» **Task prompt**
For this exercise, reproduce the entries below exactly, but only from the line containing "(491, 358) = (650, 228): purple" through the line containing "(508, 312) = (632, 198): red", both included.

» **Raw data**
»»

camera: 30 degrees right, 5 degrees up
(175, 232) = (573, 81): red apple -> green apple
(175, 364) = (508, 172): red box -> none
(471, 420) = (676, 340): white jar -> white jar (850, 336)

««
»»

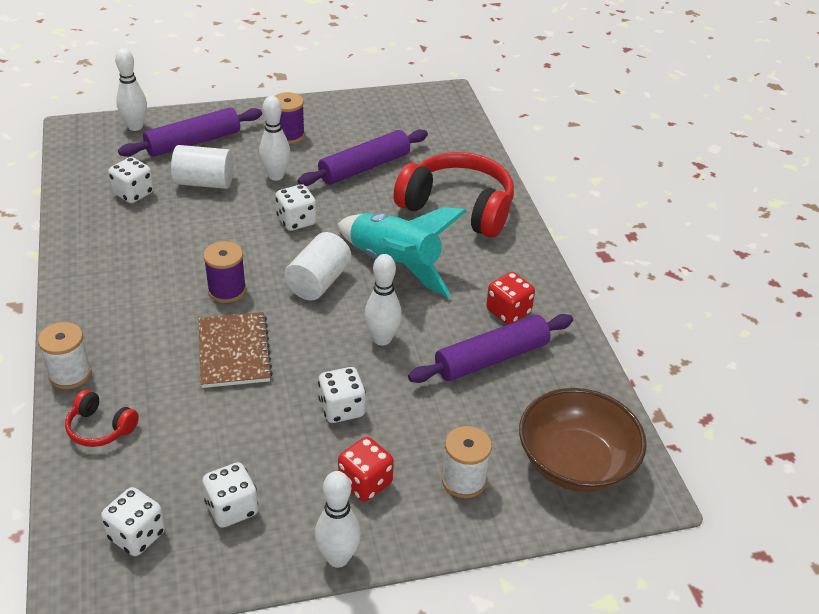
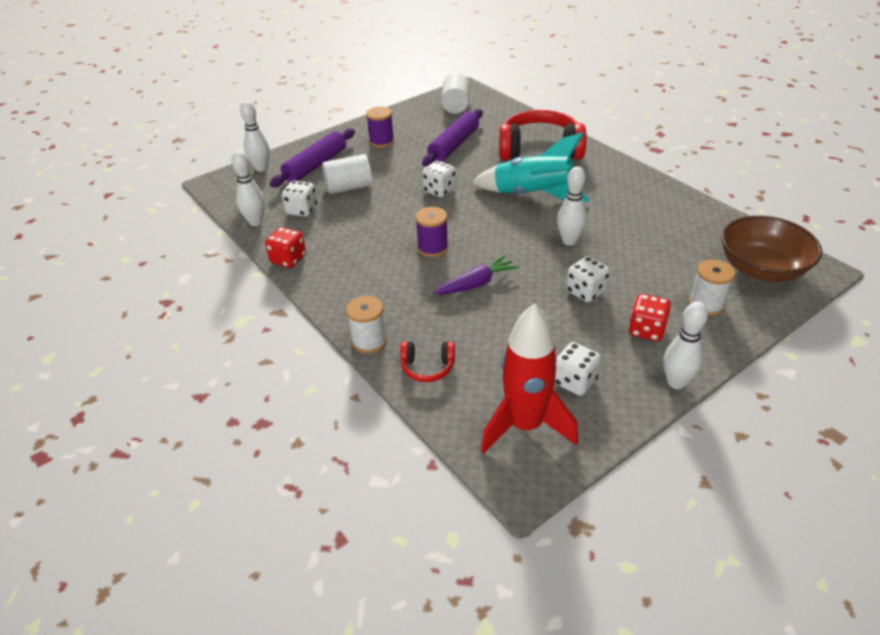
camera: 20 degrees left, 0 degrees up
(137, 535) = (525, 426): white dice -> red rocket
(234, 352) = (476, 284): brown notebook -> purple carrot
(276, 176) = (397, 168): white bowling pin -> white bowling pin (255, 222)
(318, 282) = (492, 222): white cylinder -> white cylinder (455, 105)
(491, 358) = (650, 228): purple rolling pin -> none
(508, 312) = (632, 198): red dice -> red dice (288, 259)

««

» **Result of this task**
(491, 358) = (650, 228): purple rolling pin -> none
(508, 312) = (632, 198): red dice -> red dice (288, 259)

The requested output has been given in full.